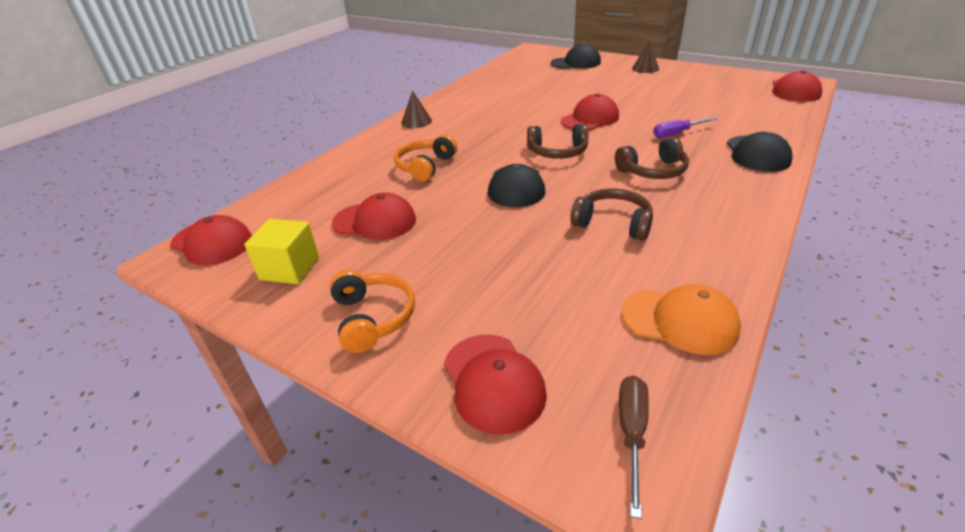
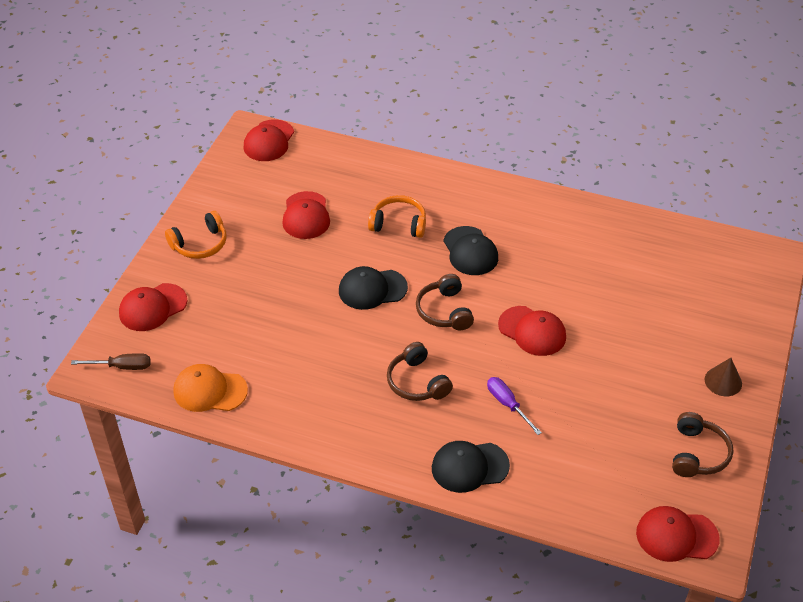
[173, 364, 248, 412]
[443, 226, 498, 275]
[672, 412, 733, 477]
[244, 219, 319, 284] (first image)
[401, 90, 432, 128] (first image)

------------

Leave out the pictures and print every line of the data exactly.

**WRITTEN RESPONSE:**
[173, 364, 248, 412]
[443, 226, 498, 275]
[672, 412, 733, 477]
[244, 219, 319, 284] (first image)
[401, 90, 432, 128] (first image)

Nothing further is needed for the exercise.